Object change listings:
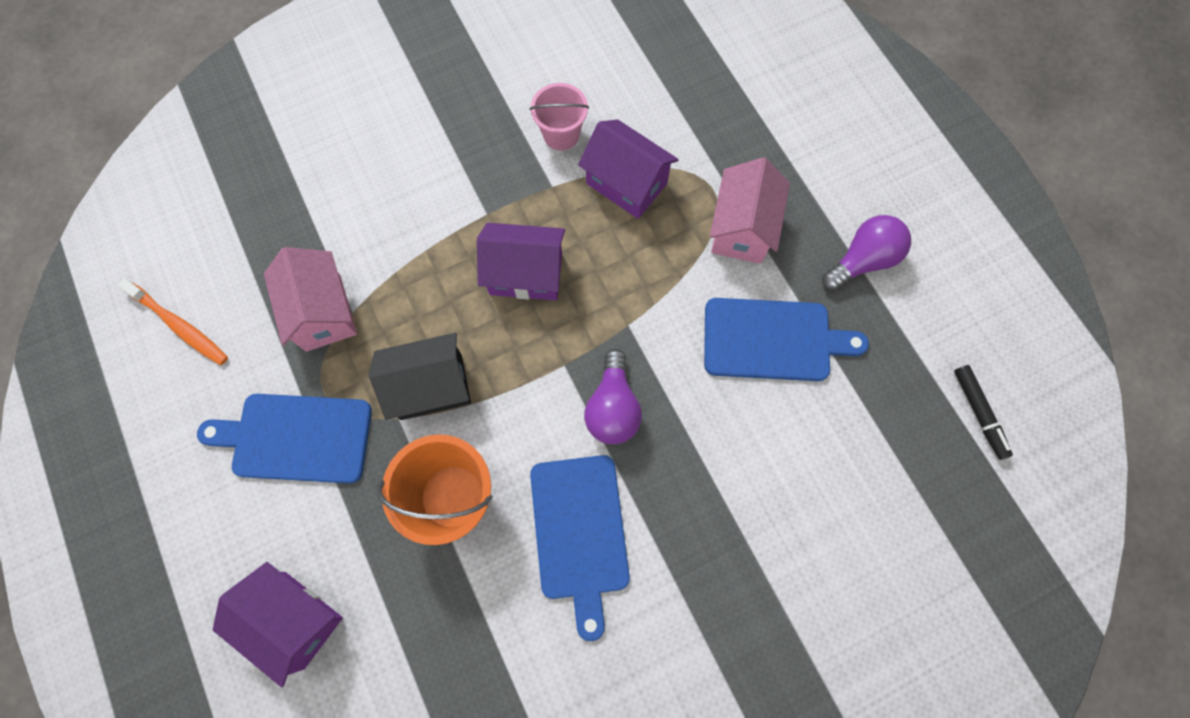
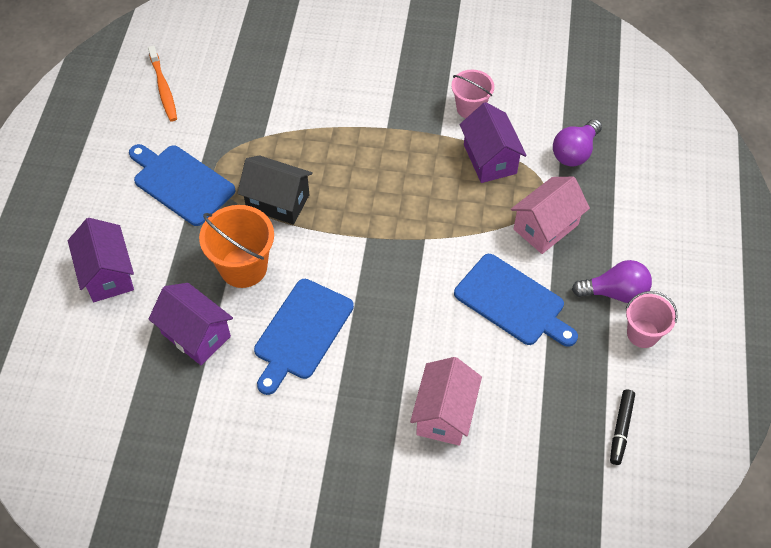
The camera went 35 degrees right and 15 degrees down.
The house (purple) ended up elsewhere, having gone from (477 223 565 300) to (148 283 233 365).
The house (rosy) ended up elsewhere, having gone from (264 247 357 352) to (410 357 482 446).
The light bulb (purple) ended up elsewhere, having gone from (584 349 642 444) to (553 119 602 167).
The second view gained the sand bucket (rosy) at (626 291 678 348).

◆ Your objective: What is needed is a verbatim transcription of the records, minus the pictures.

◆ Exercise solution:
The camera went 35 degrees right and 15 degrees down.
The house (purple) ended up elsewhere, having gone from (477 223 565 300) to (148 283 233 365).
The house (rosy) ended up elsewhere, having gone from (264 247 357 352) to (410 357 482 446).
The light bulb (purple) ended up elsewhere, having gone from (584 349 642 444) to (553 119 602 167).
The second view gained the sand bucket (rosy) at (626 291 678 348).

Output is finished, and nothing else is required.